▶ [How to complete this task] Reproduce the listing that follows word for word, without its pictures.

*** Dataset section ***

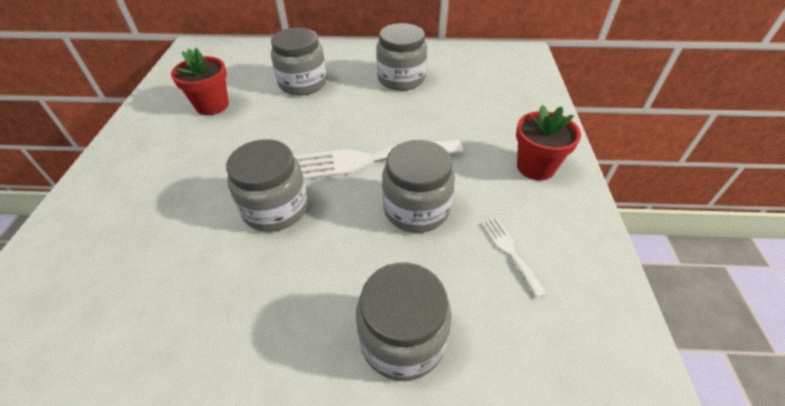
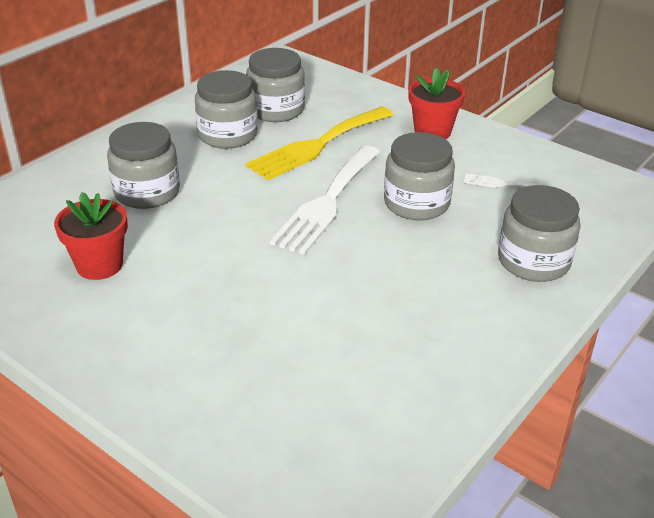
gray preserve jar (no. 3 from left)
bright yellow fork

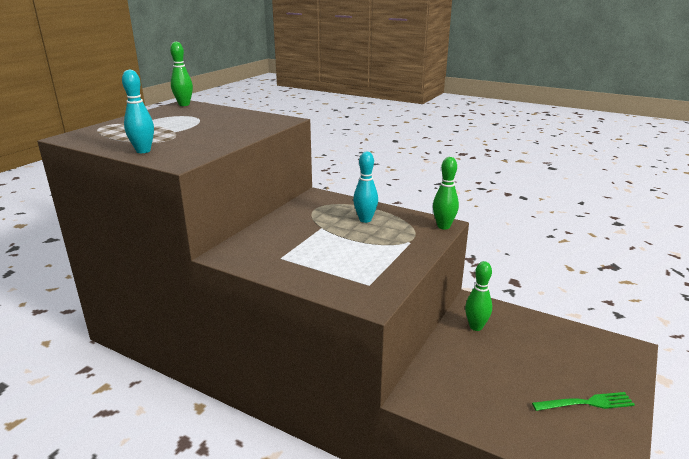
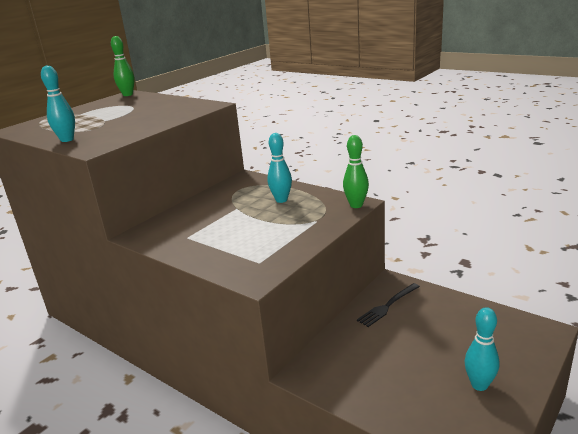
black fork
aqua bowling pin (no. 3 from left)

*** End of Dataset section ***

▶ [Answer box]
gray preserve jar (no. 3 from left)
bright yellow fork

black fork
aqua bowling pin (no. 3 from left)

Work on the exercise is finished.